Strip the pictures and reproduce the rest of the listing exactly.
#### AVAILABLE DATA ####
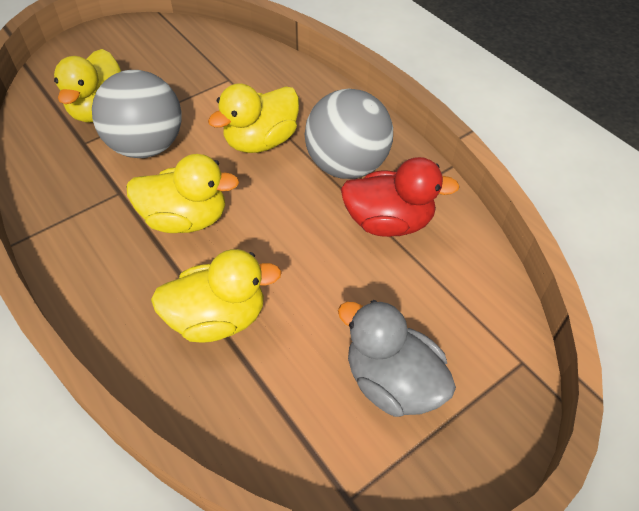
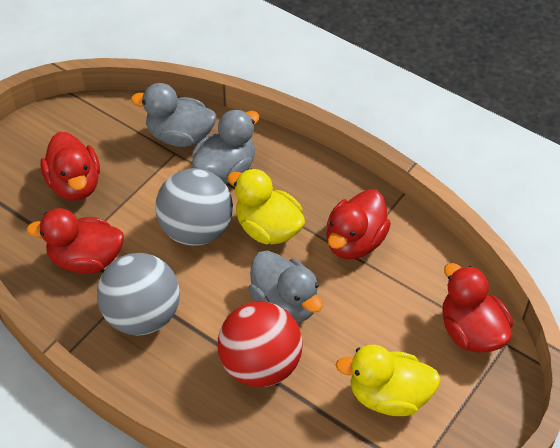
grey duck: 1 -> 3
red ball: 0 -> 1
red duck: 1 -> 4
yellow duck: 4 -> 2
####
## TASK SOLUTION
grey duck: 1 -> 3
red ball: 0 -> 1
red duck: 1 -> 4
yellow duck: 4 -> 2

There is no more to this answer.